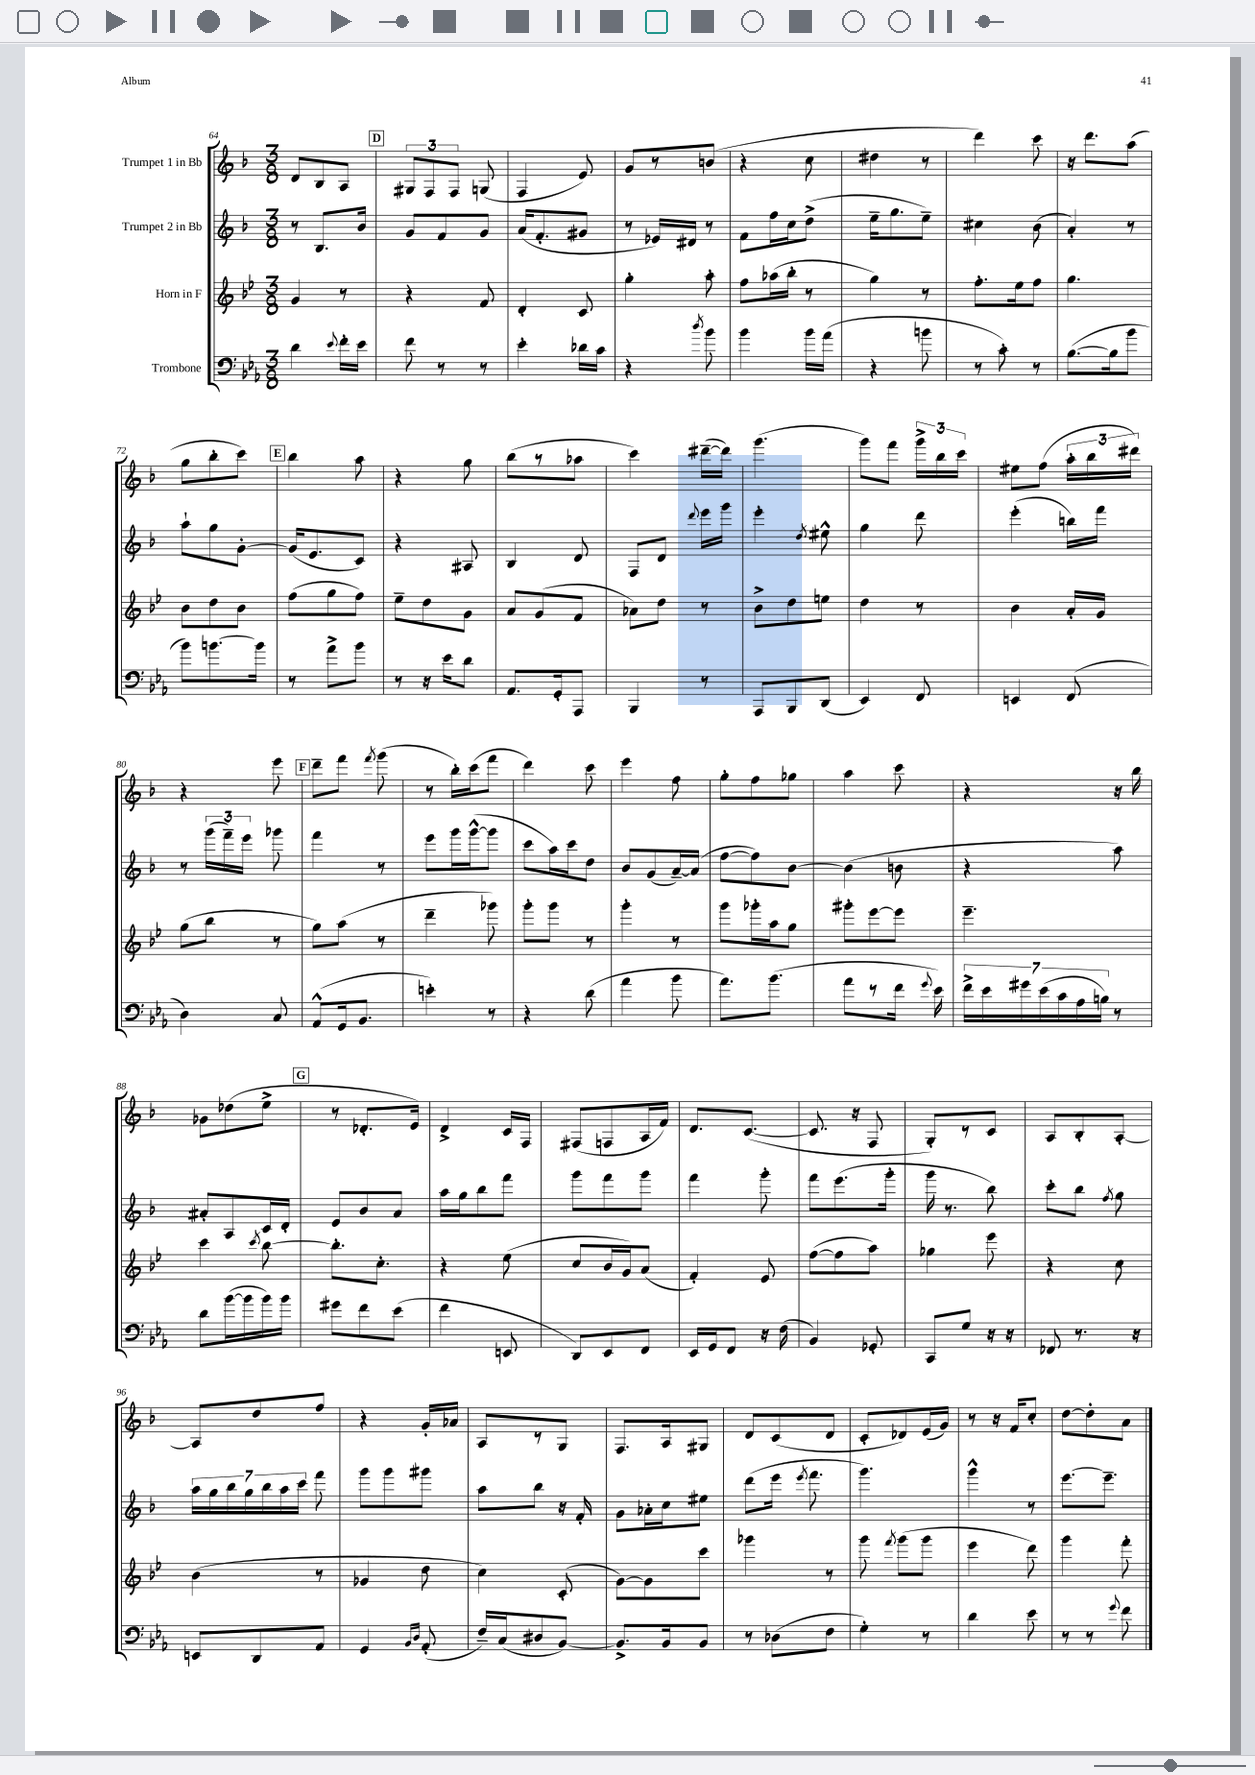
<<
\new StaffGroup <<
\new Staff = "s0" \with { instrumentName = "Trumpet 1 in Bb" } {
    \clef treble \key f \major \numericTimeSignature \time 3/8
    \autoBeamOff d'8[ bes8 a8] |
    \mark \markup { \box "D" } \tuplet 3/2 { gis8[ f8 f8] } g8( |
    f4 e'8) |
    g'8[ r8 b'8]( |
    r4 c''8 |
    dis''4 r8 |
    d'''4) c'''8 |
    r16 d'''8.[ a''8]( |
    g''8[ bes''8-. c'''8]) |
    \mark \markup { \box "E" } bes''4 a''8 |
    r4 g''8 |
    bes''8[( r8 aes''8] |
    c'''4) dis'''16[~--( dis'''16]) |
    g'''4.( |
    g'''8[) f'''8] \tuplet 3/2 { g'''16[-> bes''16 c'''16] } |
    eis''8[ f''8]( \tuplet 3/2 { a''16[-. bes''16 dis'''16]) } |
    r4 e'''8 |
    \mark \markup { \box "F" } d'''8[-- f'''8] \acciaccatura { f'''8 } g'''8( |
    r8 bes''16[-.) c'''16( f'''8] |
    d'''4) c'''8 |
    e'''4 f''8 |
    g''8[-. f''8 ges''8] |
    a''4 c'''8 |
    r4 r16 bes''16 |
    ges'8[ des''8( e''8]-> |
    \mark \markup { \box "G" } r8 des'8.[-. e'16]) |
    d'4-> c'16[ f16] |
    fis8[( f8 a16 f'16]) |
    d'8.[ c'8.]~( |
    c'8. r16 f8 |
    g8[-.) r8 c'8] |
    a8[ bes8-. a8]~-. |
    a8[ d''8 f''8] |
    r4 g'16[-. aes'16] |
    a8[ r8 g8] |
    f8.[ a16 gis8] |
    d'8[ c'8( d'8] |
    c'8[-. des'8) e'16( g'16]) |
    r8 r16 f'16[ c''8]-. |
    d''8[~ d''8-. a'8] \bar "|." |
}
\new Staff = "s1" \with { instrumentName = "Trumpet 2 in Bb" } {
    \clef treble \key f \major \numericTimeSignature \time 3/8
    \autoBeamOff r8 bes8.[ bes'16] |
    \mark \markup { \box "D" } g'8[ f'8 g'8] |
    a'16[( f'8.-. gis'8] |
    r8 ees'16[) dis'16] r8 |
    f'8[ f''16 c''16 d''8]->( |
    e''16[-- g''8. e''8]--) |
    cis''4 bes'8( |
    a'4-.) r8 |
    a''8[-! g''8 g'8]~-. |
    \mark \markup { \box "E" } g'16[( e'8. c'8]) |
    r4 ais8 |
    bes4 d'8 |
    f8[ d'8] \appoggiatura { d'''8 } e'''16[ g'''16] |
    e'''4-. \acciaccatura { d''8 } eis''8-^ |
    g''4 d'''8 |
    e'''4-.( b''16[) f'''16] |
    r8 \tuplet 3/2 { g'''16[( f'''16--) e'''16] } ges'''8 |
    \mark \markup { \box "F" } f'''4 r8 |
    e'''8[ g'''16 g'''16~-^( g'''8] |
    c'''8[ a''16) c'''16 d''8] |
    bes'8[ g'8( a'16~--) a'16]( |
    f''8[~ f''8) bes'8]~ |
    bes'4( b'8 |
    r4 a''8) |
    ais'8[-. a8 c'16 d'16]-. |
    \mark \markup { \box "G" } e'8[ bes'8 a'8] |
    a''16[ g''16 bes''8 f'''8] |
    g'''8[ f'''8 g'''8] |
    f'''4 g'''8-. |
    f'''8[ e'''8.( g'''16]-. |
    g'''16 r8. bes''8) |
    c'''8[-. bes''8] \acciaccatura { f''8 } g''8 |
    \tuplet 7/4 { a''16[ g''16 bes''16 g''16 bes''16 a''16 c'''16] } f'''8 |
    g'''8[ g'''8 gis'''8] |
    a''8[ bes''8] r16 f'16-. |
    g'8[ aes'16-. c''16 eis''8] |
    d'''8[( e'''16] \acciaccatura { e'''8 } f'''8. |
    g'''4.) |
    g'''4-^ r8 |
    e'''8.[~ e'''8.]-- \bar "|." |
}
\new Staff = "s2" \with { instrumentName = "Horn in F" } {
    \clef treble \key bes \major \numericTimeSignature \time 3/8
    \autoBeamOff g'4 r8 |
    \mark \markup { \box "D" } r4 f'8 |
    d'4-. c'8 |
    g''4-. a''8-. |
    f''8[ aes''16( bes''16]-. r8 |
    g''4) r8 |
    f''8.[-. ees''16 f''8] |
    g''4. |
    bes'8[ d''8 bes'8] |
    \mark \markup { \box "E" } f''8[( g''8 f''8]) |
    ees''8[-- d''8 g'8] |
    a'8[ g'8( f'8] |
    aes'8[) d''8] r8 |
    bes'8[-> d''8 e''8] |
    d''4 r8 |
    bes'4 a'16[-. g'16] |
    g''8[( bes''8] r8 |
    \mark \markup { \box "F" } g''8[) a''8]( r8 |
    d'''4-- ges'''8) |
    g'''8[-. g'''8] r8 |
    g'''4-. r8 |
    g'''8[ ges'''16-. a''16 g''8] |
    gis'''8[-. ees'''8~ ees'''8] |
    ees'''4.-- |
    c'''4 \acciaccatura { c'''8 } bes''8~ |
    \mark \markup { \box "G" } bes''8.[-. c''8.]-. |
    r4 ees''8( |
    c''8[ bes'16 g'16) a'8]( |
    f'4-.) ees'8 |
    f''8[~( f''8 a''8]) |
    ges''4 ees'''8 |
    r4 c''8 |
    bes'4( r8 |
    ges'4 d''8 |
    c''4) c'8-.( |
    g'8[~) g'8 c'''8] |
    ges'''4 r8 |
    g'''8 \acciaccatura { f'''8 } g'''8[( g'''8] |
    ees'''4 d'''8) |
    g'''4 f'''8-. \bar "|." |
}
\new Staff = "s3" \with { instrumentName = "Trombone" } {
    \clef bass \key ees \major \numericTimeSignature \time 3/8
    \autoBeamOff d'4 \appoggiatura { ees'8 } f'16[-. ees'16] |
    \mark \markup { \box "D" } f'8 r8 r8 |
    ees'4-. des'16[ c'16] |
    r4 \acciaccatura { d''8 } bes'8 |
    bes'4 bes'16[ aes'16]( |
    r4 b'8 |
    r8 c'8-.) r8 |
    bes8.[~( bes16 bes'8] |
    bes'8[) b'8.~ b'16] |
    \mark \markup { \box "E" } r8 aes'8[-> bes'8] |
    r8 r16 ees'16[ d'8] |
    aes,8.[ g,16-. aes,,8] |
    bes,,4 r8 |
    aes,,8[ bes,,8 d,8]( |
    ees,4) f,8 |
    e,4 f,8( |
    d4) c8 |
    \mark \markup { \box "F" } aes,8[-^( g,16 bes,8.] |
    e'4-.) r8 |
    r4 d'8( |
    aes'4 bes'8 |
    aes'8.[) bes'8.]( |
    aes'8[ r8 f'16] \appoggiatura { g'8 } ees'16) |
    \tuplet 7/4 { f'16[-> ees'16 gis'16 ees'16( c'16 aes16 b16]) } r8 |
    d'8[ bes'16~( bes'16 bes'16) bes'16] |
    \mark \markup { \box "G" } gis'8[ f'8 ees'8]( |
    f'4 e,8 |
    d,8[) ees,8 f,8] |
    ees,16[ g,16 f,8] r16 f16( |
    bes,4) ges,8-. |
    c,8[ g8] r16 r16 |
    fes,8 r8. r16 |
    e,8[ d,8 aes,8] |
    g,4 \grace { bes,16[ d16] } aes,8-.( |
    f16[--) c16( dis8 bes,8]~) |
    bes,8.[-> bes,16 bes,8] |
    r8 des8[( f8] |
    g4-.) r8 |
    d'4 ees'8 |
    r8 r8 \appoggiatura { g'8 } f'8 \bar "|." |
}
>>
>>
\layout { \context { \Score currentBarNumber = #64 } }
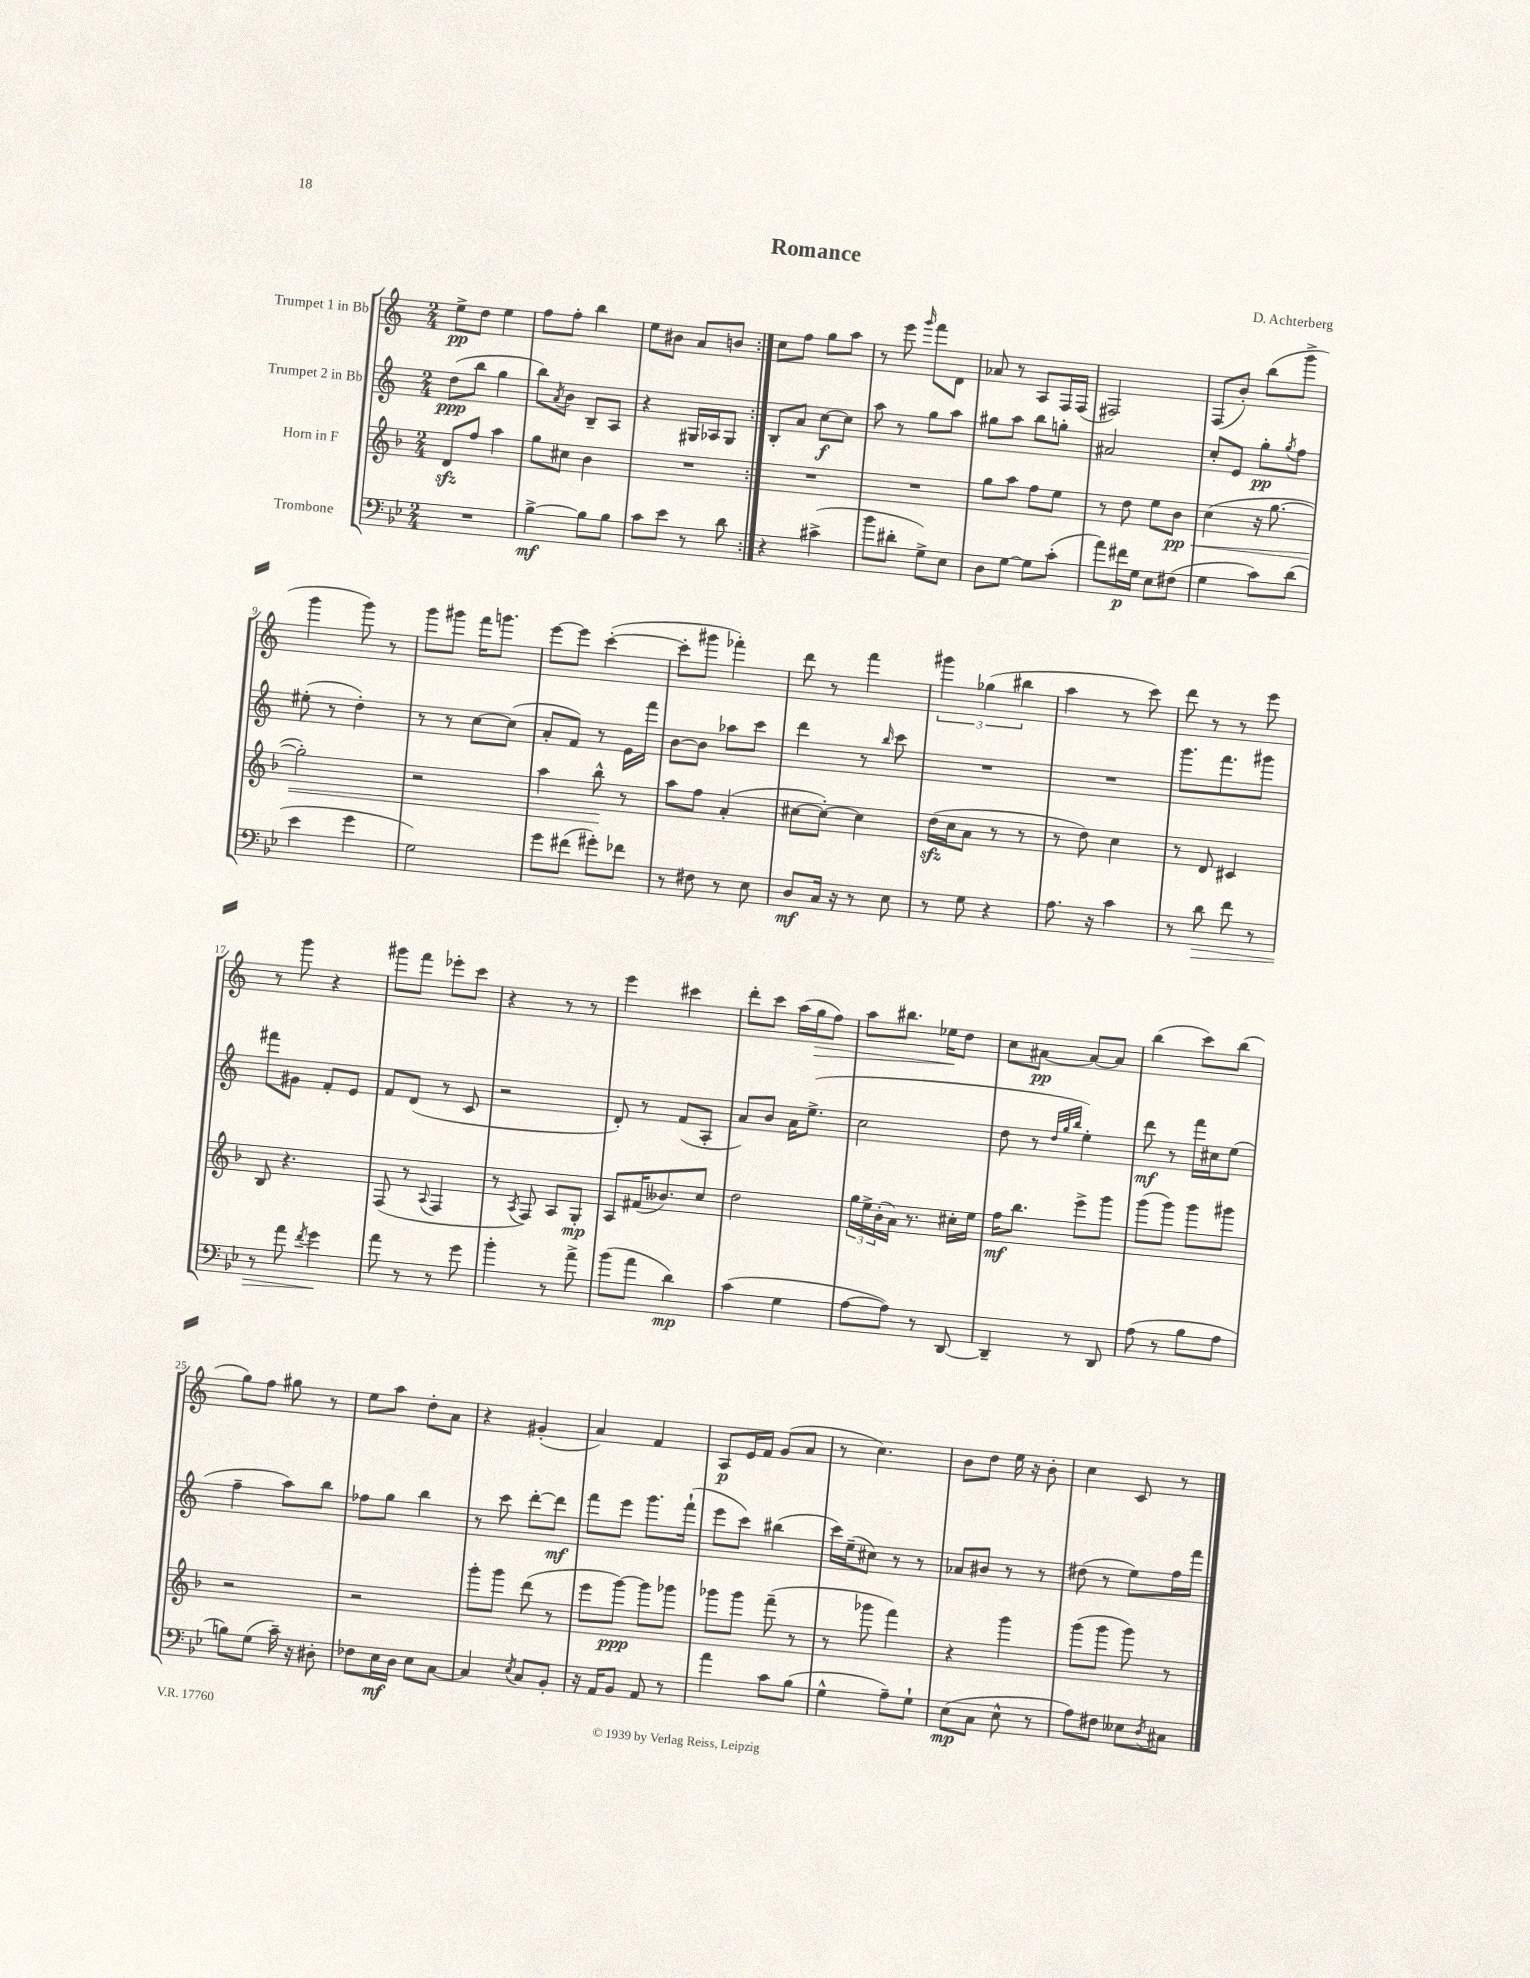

----------------------------------------

■ Given exercise ■
Copy the notation in the lines above character for character, and omit the pictures from your answer.

■ Solution for this problem ■
<<
\new StaffGroup <<
\new Staff = "s0" \with { instrumentName = "Trumpet 1 in Bb" } {
    \clef treble \key f \major \numericTimeSignature \time 3/8
    \autoBeamOff d'8[ bes8 a8] |
    \mark \markup { \box "D" } \tuplet 3/2 { gis8[ f8 f8] } g8( |
    f4 e'8) |
    g'8[ r8 b'8]( |
    r4 c''8 |
    dis''4 r8 |
    d'''4) c'''8 |
    r16 d'''8.[ a''8]( |
    g''8[ bes''8-. c'''8]) |
    \mark \markup { \box "E" } bes''4 a''8 |
    r4 g''8 |
    bes''8[( r8 aes''8] |
    c'''4) dis'''16[~--( dis'''16]) |
    g'''4.( |
    g'''8[) f'''8] \tuplet 3/2 { g'''16[-> bes''16 c'''16] } |
    eis''8[ f''8]( \tuplet 3/2 { a''16[-. bes''16 dis'''16]) } |
    r4 e'''8 |
    \mark \markup { \box "F" } d'''8[-- f'''8] \acciaccatura { f'''8 } g'''8( |
    r8 bes''16[-.) c'''16( f'''8] |
    d'''4) c'''8 |
    e'''4 f''8 |
    g''8[-. f''8 ges''8] |
    a''4 c'''8 |
    r4 r16 bes''16 |
    ges'8[ des''8( e''8]-> |
    \mark \markup { \box "G" } r8 des'8.[-. e'16]) |
    d'4-> c'16[ f16] |
    fis8[( f8 a16 f'16]) |
    d'8.[ c'8.]~( |
    c'8. r16 f8 |
    g8[-.) r8 c'8] |
    a8[ bes8-. a8]~-. |
    a8[ d''8 f''8] |
    r4 g'16[-. aes'16] |
    a8[ r8 g8] |
    f8.[ a16 gis8] |
    d'8[ c'8( d'8] |
    c'8[-. des'8) e'16( g'16]) |
    r8 r16 f'16[ c''8]-. |
    d''8[~ d''8-. a'8] \bar "|." |
}
\new Staff = "s1" \with { instrumentName = "Trumpet 2 in Bb" } {
    \clef treble \key f \major \numericTimeSignature \time 3/8
    \autoBeamOff r8 bes8.[ bes'16] |
    \mark \markup { \box "D" } g'8[ f'8 g'8] |
    a'16[( f'8.-. gis'8] |
    r8 ees'16[) dis'16] r8 |
    f'8[ f''16 c''16 d''8]->( |
    e''16[-- g''8. e''8]--) |
    cis''4 bes'8( |
    a'4-.) r8 |
    a''8[-! g''8 g'8]~-. |
    \mark \markup { \box "E" } g'16[( e'8. c'8]) |
    r4 ais8 |
    bes4 d'8 |
    f8[ d'8] \appoggiatura { d'''8 } e'''16[ g'''16] |
    e'''4-. \acciaccatura { d''8 } eis''8-^ |
    g''4 d'''8 |
    e'''4-.( b''16[) f'''16] |
    r8 \tuplet 3/2 { g'''16[( f'''16--) e'''16] } ges'''8 |
    \mark \markup { \box "F" } f'''4 r8 |
    e'''8[ g'''16 g'''16~-^( g'''8] |
    c'''8[ a''16) c'''16 d''8] |
    bes'8[ g'8( a'16~--) a'16]( |
    f''8[~ f''8) bes'8]~ |
    bes'4( b'8 |
    r4 a''8) |
    ais'8[-. a8 c'16 d'16]-. |
    \mark \markup { \box "G" } e'8[ bes'8 a'8] |
    a''16[ g''16 bes''8 f'''8] |
    g'''8[ f'''8 g'''8] |
    f'''4 g'''8-. |
    f'''8[ e'''8.( g'''16]-. |
    g'''16 r8. bes''8) |
    c'''8[-. bes''8] \acciaccatura { f''8 } g''8 |
    \tuplet 7/4 { a''16[ g''16 bes''16 g''16 bes''16 a''16 c'''16] } f'''8 |
    g'''8[ g'''8 gis'''8] |
    a''8[ bes''8] r16 f'16-. |
    g'8[ aes'16-. c''16 eis''8] |
    d'''8[( e'''16] \acciaccatura { e'''8 } f'''8. |
    g'''4.) |
    g'''4-^ r8 |
    e'''8.[~ e'''8.]-- \bar "|." |
}
\new Staff = "s2" \with { instrumentName = "Horn in F" } {
    \clef treble \key bes \major \numericTimeSignature \time 3/8
    \autoBeamOff g'4 r8 |
    \mark \markup { \box "D" } r4 f'8 |
    d'4-. c'8 |
    g''4-. a''8-. |
    f''8[ aes''16( bes''16]-. r8 |
    g''4) r8 |
    f''8.[-. ees''16 f''8] |
    g''4. |
    bes'8[ d''8 bes'8] |
    \mark \markup { \box "E" } f''8[( g''8 f''8]) |
    ees''8[-- d''8 g'8] |
    a'8[ g'8( f'8] |
    aes'8[) d''8] r8 |
    bes'8[-> d''8 e''8] |
    d''4 r8 |
    bes'4 a'16[-. g'16] |
    g''8[( bes''8] r8 |
    \mark \markup { \box "F" } g''8[) a''8]( r8 |
    d'''4-- ges'''8) |
    g'''8[-. g'''8] r8 |
    g'''4-. r8 |
    g'''8[ ges'''16-. a''16 g''8] |
    gis'''8[-. ees'''8~ ees'''8] |
    ees'''4.-- |
    c'''4 \acciaccatura { c'''8 } bes''8~ |
    \mark \markup { \box "G" } bes''8.[-. c''8.]-. |
    r4 ees''8( |
    c''8[ bes'16 g'16) a'8]( |
    f'4-.) ees'8 |
    f''8[~( f''8 a''8]) |
    ges''4 ees'''8 |
    r4 c''8 |
    bes'4( r8 |
    ges'4 d''8 |
    c''4) c'8-.( |
    g'8[~) g'8 c'''8] |
    ges'''4 r8 |
    g'''8 \acciaccatura { f'''8 } g'''8[( g'''8] |
    ees'''4 d'''8) |
    g'''4 f'''8-. \bar "|." |
}
\new Staff = "s3" \with { instrumentName = "Trombone" } {
    \clef bass \key ees \major \numericTimeSignature \time 3/8
    \autoBeamOff d'4 \appoggiatura { ees'8 } f'16[-. ees'16] |
    \mark \markup { \box "D" } f'8 r8 r8 |
    ees'4-. des'16[ c'16] |
    r4 \acciaccatura { d''8 } bes'8 |
    bes'4 bes'16[ aes'16]( |
    r4 b'8 |
    r8 c'8-.) r8 |
    bes8.[~( bes16 bes'8] |
    bes'8[) b'8.~ b'16] |
    \mark \markup { \box "E" } r8 aes'8[-> bes'8] |
    r8 r16 ees'16[ d'8] |
    aes,8.[ g,16-. aes,,8] |
    bes,,4 r8 |
    aes,,8[ bes,,8 d,8]( |
    ees,4) f,8 |
    e,4 f,8( |
    d4) c8 |
    \mark \markup { \box "F" } aes,8[-^( g,16 bes,8.] |
    e'4-.) r8 |
    r4 d'8( |
    aes'4 bes'8 |
    aes'8.[) bes'8.]( |
    aes'8[ r8 f'16] \appoggiatura { g'8 } ees'16) |
    \tuplet 7/4 { f'16[-> ees'16 gis'16 ees'16( c'16 aes16 b16]) } r8 |
    d'8[ bes'16~( bes'16 bes'16) bes'16] |
    \mark \markup { \box "G" } gis'8[ f'8 ees'8]( |
    f'4 e,8 |
    d,8[) ees,8 f,8] |
    ees,16[ g,16 f,8] r16 f16( |
    bes,4) ges,8-. |
    c,8[ g8] r16 r16 |
    fes,8 r8. r16 |
    e,8[ d,8 aes,8] |
    g,4 \grace { bes,16[ d16] } aes,8-.( |
    f16[--) c16( dis8 bes,8]~) |
    bes,8.[-> bes,16 bes,8] |
    r8 des8[( f8] |
    g4-.) r8 |
    d'4 ees'8 |
    r8 r8 \appoggiatura { g'8 } f'8 \bar "|." |
}
>>
>>
\layout { \context { \Score currentBarNumber = #64 } }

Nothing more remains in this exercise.